### WORK TO BE COMPLETED
Of the entries below, return only those lines from the line with "in_second: [421, 452]" to the line with "was: bocal (gris)", exactly, both included.
### EXERCISE INPUTS ###
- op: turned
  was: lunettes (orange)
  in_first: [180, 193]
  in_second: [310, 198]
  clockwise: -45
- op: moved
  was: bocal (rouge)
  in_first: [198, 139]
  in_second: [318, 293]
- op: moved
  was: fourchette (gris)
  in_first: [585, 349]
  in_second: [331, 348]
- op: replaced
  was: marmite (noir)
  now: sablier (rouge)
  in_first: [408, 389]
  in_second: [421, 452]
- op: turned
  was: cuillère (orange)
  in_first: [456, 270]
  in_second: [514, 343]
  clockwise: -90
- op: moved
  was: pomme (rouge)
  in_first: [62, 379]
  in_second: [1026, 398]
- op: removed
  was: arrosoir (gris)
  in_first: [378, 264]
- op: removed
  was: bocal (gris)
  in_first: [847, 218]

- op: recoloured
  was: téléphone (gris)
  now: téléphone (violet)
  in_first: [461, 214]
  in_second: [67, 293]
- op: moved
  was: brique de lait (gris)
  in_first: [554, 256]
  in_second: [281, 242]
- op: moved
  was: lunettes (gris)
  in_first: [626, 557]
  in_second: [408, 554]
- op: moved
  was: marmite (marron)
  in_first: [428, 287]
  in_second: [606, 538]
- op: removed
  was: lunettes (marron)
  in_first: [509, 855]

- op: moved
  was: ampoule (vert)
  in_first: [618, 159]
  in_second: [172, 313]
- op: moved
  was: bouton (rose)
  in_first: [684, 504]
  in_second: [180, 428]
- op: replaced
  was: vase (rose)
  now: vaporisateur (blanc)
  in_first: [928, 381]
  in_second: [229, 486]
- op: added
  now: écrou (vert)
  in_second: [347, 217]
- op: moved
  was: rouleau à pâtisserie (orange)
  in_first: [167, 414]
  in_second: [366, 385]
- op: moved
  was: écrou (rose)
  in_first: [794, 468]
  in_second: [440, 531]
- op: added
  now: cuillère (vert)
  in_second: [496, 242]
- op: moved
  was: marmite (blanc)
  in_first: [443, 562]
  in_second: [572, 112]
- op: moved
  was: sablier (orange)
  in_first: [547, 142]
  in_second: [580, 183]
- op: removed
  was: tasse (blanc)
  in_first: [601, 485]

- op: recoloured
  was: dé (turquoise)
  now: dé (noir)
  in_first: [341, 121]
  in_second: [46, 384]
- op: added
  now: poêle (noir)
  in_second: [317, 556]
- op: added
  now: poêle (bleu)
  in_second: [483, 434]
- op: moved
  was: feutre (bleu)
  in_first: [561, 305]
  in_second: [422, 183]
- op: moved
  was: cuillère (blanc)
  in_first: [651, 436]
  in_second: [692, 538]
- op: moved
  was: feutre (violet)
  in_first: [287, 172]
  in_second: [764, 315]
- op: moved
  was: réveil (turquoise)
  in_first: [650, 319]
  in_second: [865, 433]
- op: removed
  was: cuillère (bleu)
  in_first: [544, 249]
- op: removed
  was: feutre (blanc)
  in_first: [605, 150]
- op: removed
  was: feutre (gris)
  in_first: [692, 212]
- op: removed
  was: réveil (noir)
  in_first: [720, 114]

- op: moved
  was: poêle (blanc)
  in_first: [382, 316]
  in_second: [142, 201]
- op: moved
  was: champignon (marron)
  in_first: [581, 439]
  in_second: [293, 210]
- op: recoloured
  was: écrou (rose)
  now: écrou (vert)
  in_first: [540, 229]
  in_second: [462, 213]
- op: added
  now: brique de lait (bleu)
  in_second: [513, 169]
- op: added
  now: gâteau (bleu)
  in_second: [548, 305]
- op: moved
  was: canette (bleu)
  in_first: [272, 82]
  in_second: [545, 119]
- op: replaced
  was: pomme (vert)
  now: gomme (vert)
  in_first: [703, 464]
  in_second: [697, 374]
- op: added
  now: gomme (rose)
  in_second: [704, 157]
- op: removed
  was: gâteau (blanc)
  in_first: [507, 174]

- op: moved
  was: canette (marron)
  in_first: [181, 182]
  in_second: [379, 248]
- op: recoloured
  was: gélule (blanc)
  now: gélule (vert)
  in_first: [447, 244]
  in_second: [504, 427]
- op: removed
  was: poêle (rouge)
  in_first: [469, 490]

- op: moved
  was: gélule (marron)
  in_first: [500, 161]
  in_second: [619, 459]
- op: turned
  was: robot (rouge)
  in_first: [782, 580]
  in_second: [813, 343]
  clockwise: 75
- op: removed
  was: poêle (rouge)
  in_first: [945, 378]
###
### EXERCISE ANSWER
  in_second: [421, 452]
- op: turned
  was: cuillère (orange)
  in_first: [456, 270]
  in_second: [514, 343]
  clockwise: -90
- op: moved
  was: pomme (rouge)
  in_first: [62, 379]
  in_second: [1026, 398]
- op: removed
  was: arrosoir (gris)
  in_first: [378, 264]
- op: removed
  was: bocal (gris)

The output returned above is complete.